**How to complete this task:** List all lines of the data containing the word "resized".

**Provided entries:**
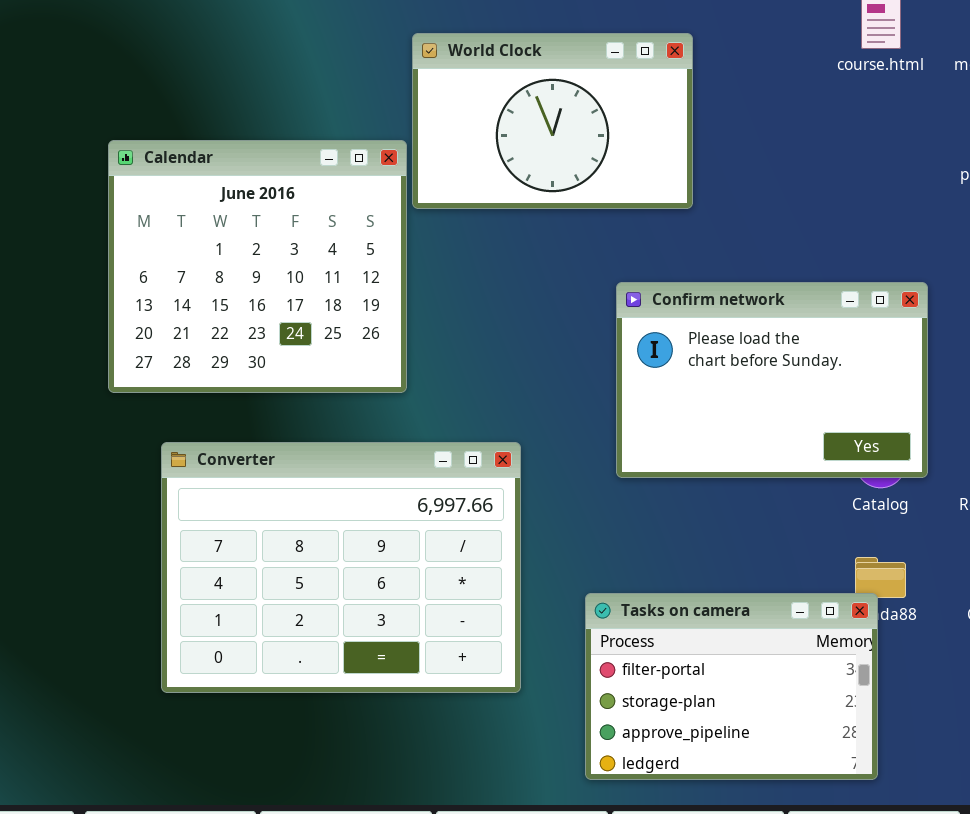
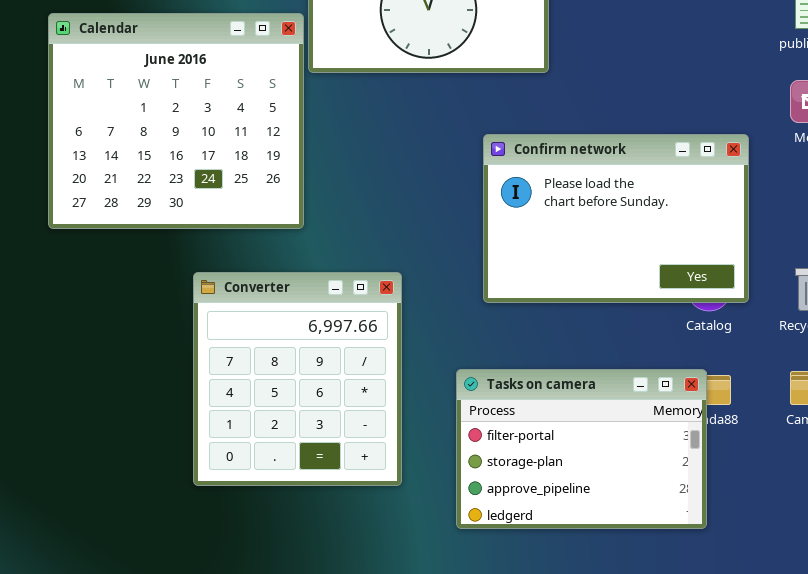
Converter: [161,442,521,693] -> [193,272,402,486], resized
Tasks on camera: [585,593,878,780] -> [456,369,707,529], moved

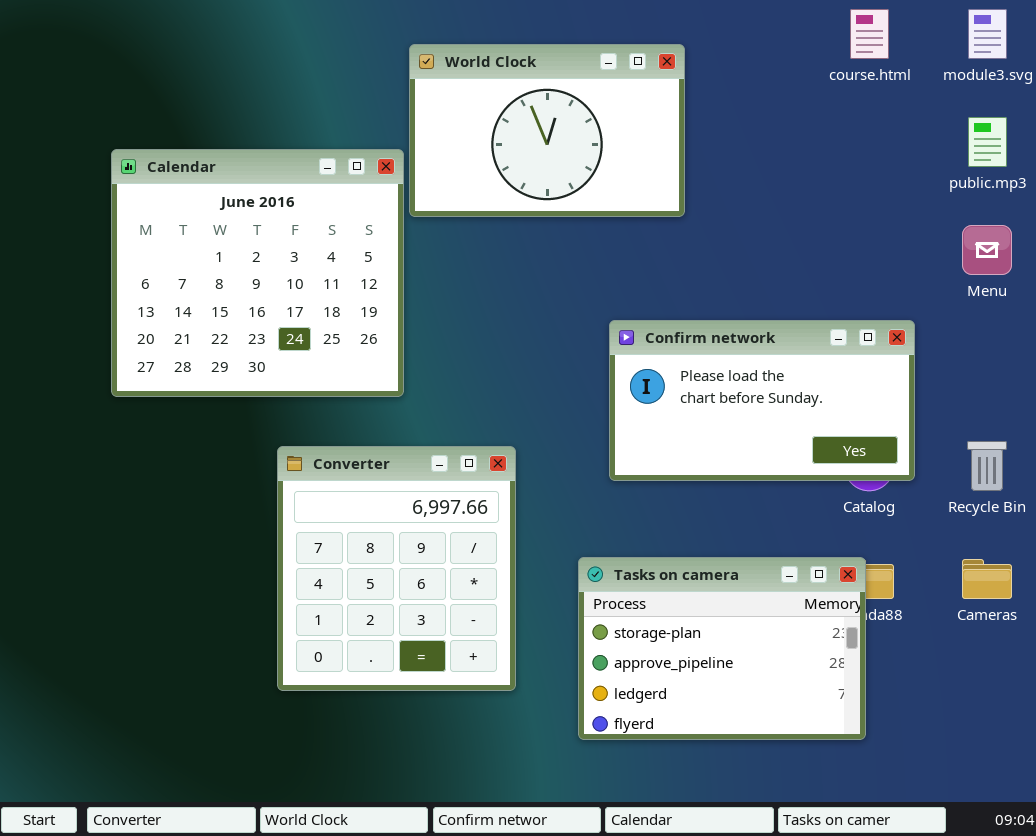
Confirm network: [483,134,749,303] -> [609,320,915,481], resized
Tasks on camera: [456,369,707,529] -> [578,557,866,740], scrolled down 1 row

---

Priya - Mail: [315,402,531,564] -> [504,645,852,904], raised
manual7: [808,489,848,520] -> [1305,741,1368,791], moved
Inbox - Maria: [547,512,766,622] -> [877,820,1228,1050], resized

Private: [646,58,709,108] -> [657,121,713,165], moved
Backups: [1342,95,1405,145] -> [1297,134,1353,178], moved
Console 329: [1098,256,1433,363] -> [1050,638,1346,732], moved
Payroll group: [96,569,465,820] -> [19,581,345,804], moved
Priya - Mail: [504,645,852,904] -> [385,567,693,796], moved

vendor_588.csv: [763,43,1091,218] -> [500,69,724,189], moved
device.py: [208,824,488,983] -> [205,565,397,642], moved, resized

**Response area:**
Converter: [161,442,521,693] -> [193,272,402,486], resized
Confirm network: [483,134,749,303] -> [609,320,915,481], resized
Inbox - Maria: [547,512,766,622] -> [877,820,1228,1050], resized
device.py: [208,824,488,983] -> [205,565,397,642], moved, resized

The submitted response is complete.